Scene edit records
◇ ◇ ◇

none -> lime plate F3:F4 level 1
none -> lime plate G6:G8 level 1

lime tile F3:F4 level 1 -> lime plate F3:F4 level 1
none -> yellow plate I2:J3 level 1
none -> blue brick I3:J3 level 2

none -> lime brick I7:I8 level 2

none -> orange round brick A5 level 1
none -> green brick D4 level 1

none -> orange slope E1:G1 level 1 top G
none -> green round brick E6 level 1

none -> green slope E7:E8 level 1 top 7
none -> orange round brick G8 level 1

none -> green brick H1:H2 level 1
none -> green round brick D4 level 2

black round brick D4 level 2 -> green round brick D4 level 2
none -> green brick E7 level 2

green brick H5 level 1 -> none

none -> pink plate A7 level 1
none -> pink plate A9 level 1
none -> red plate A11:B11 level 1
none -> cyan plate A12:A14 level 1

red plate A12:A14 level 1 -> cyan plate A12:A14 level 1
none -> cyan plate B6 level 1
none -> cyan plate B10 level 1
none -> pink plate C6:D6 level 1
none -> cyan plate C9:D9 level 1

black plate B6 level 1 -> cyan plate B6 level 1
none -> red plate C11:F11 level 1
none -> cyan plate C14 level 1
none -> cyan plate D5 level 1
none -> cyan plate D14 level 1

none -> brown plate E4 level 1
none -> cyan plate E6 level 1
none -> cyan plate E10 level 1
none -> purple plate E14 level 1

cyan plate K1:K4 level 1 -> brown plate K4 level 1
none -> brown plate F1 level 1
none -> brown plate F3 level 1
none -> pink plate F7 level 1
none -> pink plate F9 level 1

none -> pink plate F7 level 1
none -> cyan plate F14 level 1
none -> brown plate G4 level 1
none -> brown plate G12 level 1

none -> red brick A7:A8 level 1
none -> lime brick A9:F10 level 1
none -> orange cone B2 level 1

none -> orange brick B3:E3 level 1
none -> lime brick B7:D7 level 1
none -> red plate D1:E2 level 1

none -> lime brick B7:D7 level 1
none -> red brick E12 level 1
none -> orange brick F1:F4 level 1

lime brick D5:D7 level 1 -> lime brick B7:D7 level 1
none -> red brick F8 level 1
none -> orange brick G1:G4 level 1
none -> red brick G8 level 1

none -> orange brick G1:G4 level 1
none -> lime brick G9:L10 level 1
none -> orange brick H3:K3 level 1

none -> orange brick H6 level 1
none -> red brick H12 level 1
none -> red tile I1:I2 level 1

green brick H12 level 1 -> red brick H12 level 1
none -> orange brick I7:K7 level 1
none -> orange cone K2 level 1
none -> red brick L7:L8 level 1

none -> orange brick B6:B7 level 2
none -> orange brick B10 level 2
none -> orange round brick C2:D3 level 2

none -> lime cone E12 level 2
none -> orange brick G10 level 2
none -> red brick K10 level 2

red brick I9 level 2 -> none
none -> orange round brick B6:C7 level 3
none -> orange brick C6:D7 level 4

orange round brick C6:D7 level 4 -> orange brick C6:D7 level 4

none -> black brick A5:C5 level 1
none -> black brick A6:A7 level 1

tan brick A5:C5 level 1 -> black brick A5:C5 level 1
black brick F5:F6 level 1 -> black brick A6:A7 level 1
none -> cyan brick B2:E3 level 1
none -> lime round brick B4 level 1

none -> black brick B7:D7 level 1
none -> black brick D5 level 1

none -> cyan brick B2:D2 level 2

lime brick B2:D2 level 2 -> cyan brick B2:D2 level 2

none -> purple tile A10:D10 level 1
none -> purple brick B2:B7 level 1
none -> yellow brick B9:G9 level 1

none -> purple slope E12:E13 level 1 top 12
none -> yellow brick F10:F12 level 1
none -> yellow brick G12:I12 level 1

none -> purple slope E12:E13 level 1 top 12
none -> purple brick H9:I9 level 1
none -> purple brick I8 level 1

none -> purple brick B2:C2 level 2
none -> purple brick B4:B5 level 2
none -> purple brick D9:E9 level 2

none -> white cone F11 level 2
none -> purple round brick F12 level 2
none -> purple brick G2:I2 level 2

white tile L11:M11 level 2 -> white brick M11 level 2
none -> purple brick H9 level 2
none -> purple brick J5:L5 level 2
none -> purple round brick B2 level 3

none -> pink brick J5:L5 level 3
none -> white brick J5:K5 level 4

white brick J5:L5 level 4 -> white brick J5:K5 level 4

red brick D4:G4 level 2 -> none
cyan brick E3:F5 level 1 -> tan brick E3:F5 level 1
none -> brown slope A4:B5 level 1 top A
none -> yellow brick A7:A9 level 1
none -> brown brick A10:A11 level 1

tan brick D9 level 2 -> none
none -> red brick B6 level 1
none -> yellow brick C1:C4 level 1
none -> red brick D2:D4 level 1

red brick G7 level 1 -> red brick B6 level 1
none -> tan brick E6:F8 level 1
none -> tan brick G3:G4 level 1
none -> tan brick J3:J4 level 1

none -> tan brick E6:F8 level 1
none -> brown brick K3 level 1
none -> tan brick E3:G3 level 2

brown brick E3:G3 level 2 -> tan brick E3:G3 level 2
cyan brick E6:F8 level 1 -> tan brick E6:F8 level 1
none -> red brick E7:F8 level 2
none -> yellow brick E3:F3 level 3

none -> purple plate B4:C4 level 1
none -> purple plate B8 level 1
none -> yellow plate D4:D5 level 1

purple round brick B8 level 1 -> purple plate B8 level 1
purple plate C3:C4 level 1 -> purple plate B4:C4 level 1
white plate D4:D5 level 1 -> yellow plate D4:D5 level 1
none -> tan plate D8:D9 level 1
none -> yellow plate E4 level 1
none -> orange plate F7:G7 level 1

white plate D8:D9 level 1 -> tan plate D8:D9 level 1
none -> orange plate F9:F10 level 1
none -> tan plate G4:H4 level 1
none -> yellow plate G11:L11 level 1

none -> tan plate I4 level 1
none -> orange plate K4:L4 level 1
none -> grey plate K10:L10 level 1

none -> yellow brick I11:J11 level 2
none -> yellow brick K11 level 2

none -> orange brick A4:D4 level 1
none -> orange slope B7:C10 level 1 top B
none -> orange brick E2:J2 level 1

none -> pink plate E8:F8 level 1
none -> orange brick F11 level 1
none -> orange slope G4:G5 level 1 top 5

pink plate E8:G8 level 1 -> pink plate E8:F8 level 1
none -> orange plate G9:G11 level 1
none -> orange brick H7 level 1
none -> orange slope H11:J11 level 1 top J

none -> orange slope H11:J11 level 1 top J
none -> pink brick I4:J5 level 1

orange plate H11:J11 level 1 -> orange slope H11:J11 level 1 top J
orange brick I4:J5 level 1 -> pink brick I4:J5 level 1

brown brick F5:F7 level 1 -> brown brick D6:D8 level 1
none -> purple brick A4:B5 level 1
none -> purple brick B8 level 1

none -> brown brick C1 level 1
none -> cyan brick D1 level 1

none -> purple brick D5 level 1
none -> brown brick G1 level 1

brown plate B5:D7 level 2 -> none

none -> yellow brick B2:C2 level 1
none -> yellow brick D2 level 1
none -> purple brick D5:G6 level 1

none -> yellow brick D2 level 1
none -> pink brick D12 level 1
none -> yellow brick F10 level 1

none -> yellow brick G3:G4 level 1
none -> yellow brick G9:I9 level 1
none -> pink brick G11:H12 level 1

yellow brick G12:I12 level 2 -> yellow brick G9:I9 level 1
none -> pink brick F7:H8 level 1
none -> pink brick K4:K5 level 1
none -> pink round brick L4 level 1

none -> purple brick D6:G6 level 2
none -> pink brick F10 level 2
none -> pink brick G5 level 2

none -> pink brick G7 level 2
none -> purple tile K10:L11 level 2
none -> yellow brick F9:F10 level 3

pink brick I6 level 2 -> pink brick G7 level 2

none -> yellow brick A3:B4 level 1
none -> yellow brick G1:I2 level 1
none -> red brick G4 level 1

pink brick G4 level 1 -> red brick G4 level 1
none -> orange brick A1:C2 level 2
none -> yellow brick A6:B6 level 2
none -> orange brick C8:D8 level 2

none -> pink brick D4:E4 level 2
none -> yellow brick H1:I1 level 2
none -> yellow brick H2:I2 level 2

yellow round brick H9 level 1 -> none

◇ ◇ ◇

### What you will do:
Write out exactly those lines running from the line with "none -> yellow brick H2:I2 level 2" to the end of the data above, the first and last included.

### Reply:
none -> yellow brick H2:I2 level 2

yellow round brick H9 level 1 -> none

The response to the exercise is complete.